Excerpted data below:

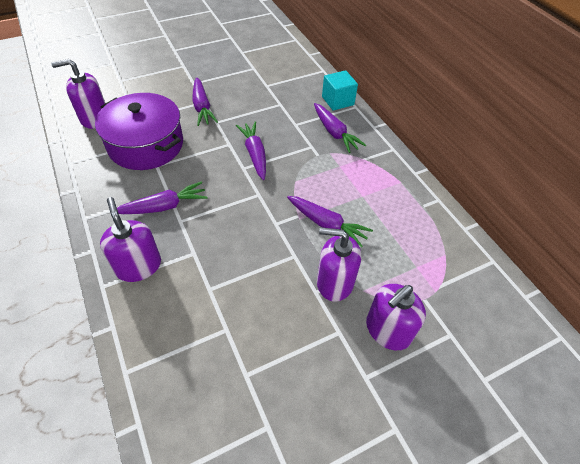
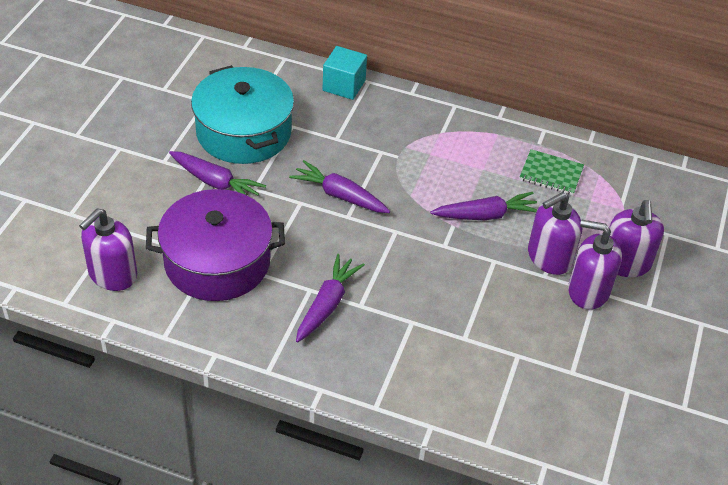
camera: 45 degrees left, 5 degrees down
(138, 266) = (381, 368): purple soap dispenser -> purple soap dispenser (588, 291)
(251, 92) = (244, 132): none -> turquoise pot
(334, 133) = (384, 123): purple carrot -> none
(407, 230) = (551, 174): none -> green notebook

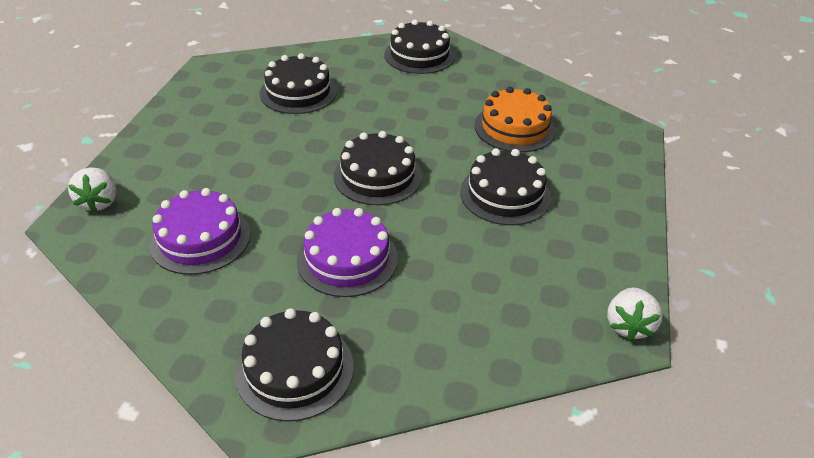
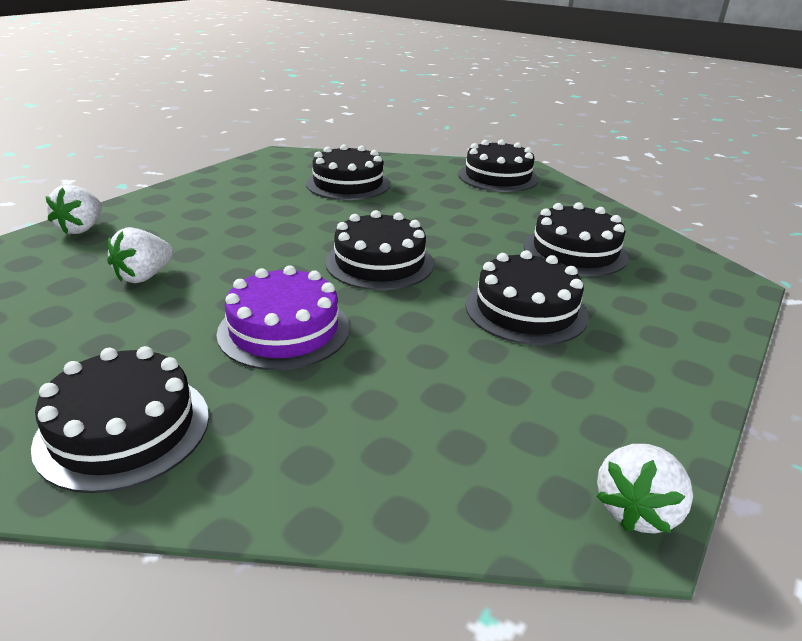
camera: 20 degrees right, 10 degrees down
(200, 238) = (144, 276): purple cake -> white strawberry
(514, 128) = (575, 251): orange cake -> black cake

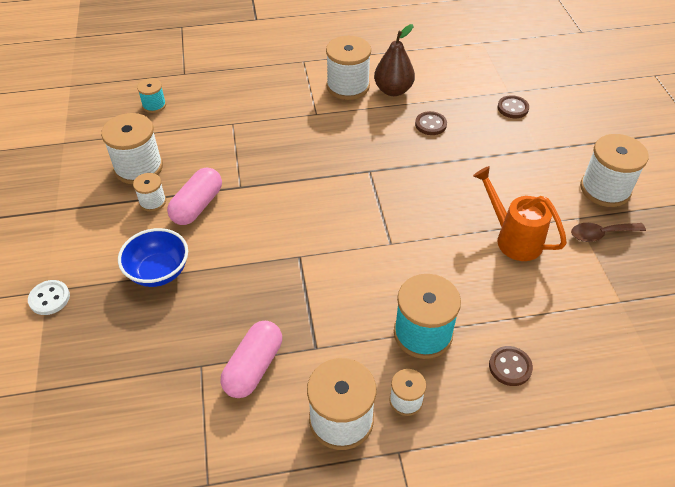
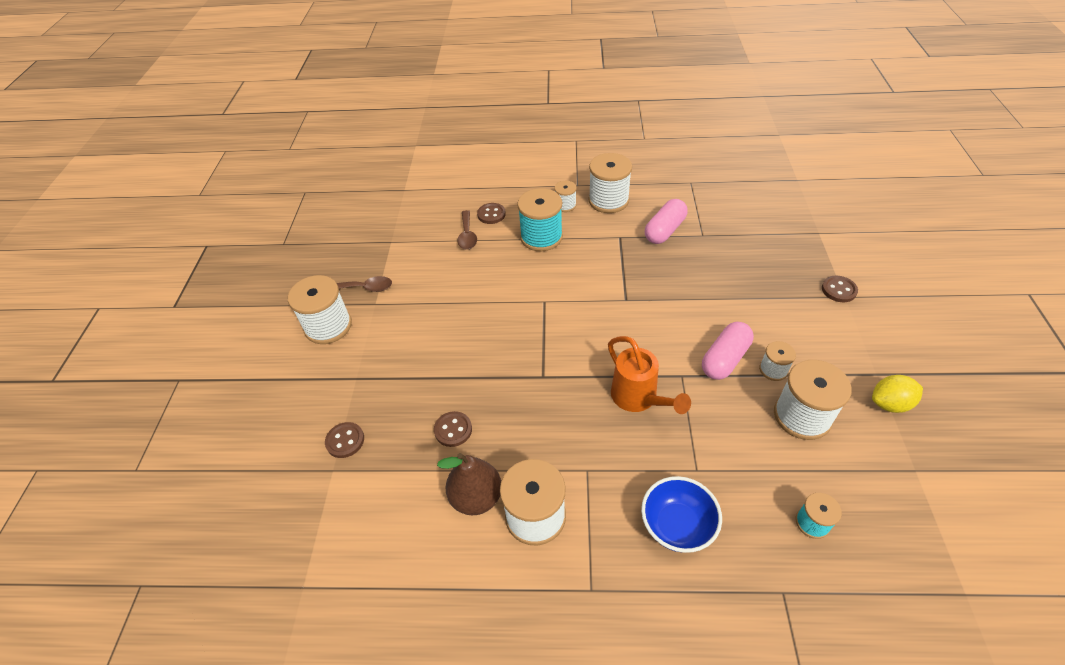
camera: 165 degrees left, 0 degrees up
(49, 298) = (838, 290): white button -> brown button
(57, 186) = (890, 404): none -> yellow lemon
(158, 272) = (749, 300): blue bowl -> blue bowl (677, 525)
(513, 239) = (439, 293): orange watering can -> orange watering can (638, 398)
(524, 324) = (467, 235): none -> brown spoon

End of Excerpted data.
Excerpted data below:

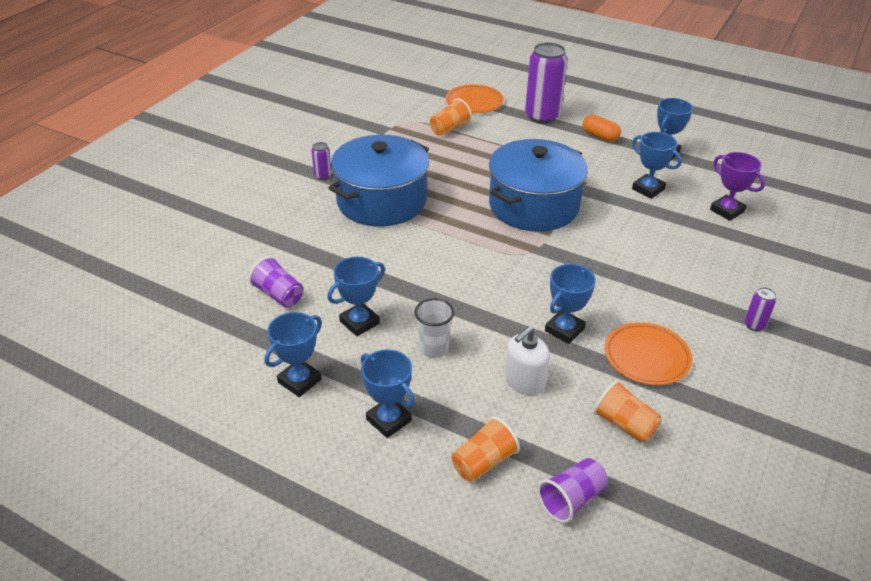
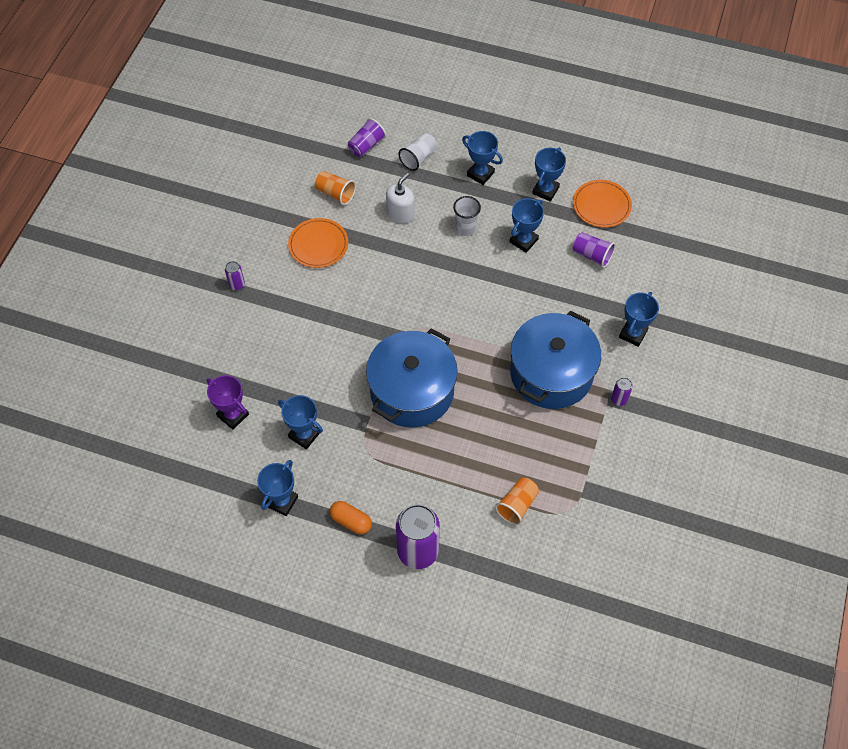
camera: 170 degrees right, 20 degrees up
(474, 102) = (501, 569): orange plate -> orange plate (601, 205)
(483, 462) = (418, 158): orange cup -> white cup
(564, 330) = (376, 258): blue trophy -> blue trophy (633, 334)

End of Excerpted data.

**To-do item:**
Pictures in the material above should be skipped; print exactly the lines from the one with "camera: 45 degrees left, 5 degrees down" through the one with "(524, 324) = (467, 235): none -> brown spoon".

**Solution for this task:**
camera: 45 degrees left, 5 degrees down
(138, 266) = (381, 368): purple soap dispenser -> purple soap dispenser (588, 291)
(251, 92) = (244, 132): none -> turquoise pot
(334, 133) = (384, 123): purple carrot -> none
(407, 230) = (551, 174): none -> green notebook

camera: 20 degrees right, 10 degrees down
(200, 238) = (144, 276): purple cake -> white strawberry
(514, 128) = (575, 251): orange cake -> black cake

camera: 165 degrees left, 0 degrees up
(49, 298) = (838, 290): white button -> brown button
(57, 186) = (890, 404): none -> yellow lemon
(158, 272) = (749, 300): blue bowl -> blue bowl (677, 525)
(513, 239) = (439, 293): orange watering can -> orange watering can (638, 398)
(524, 324) = (467, 235): none -> brown spoon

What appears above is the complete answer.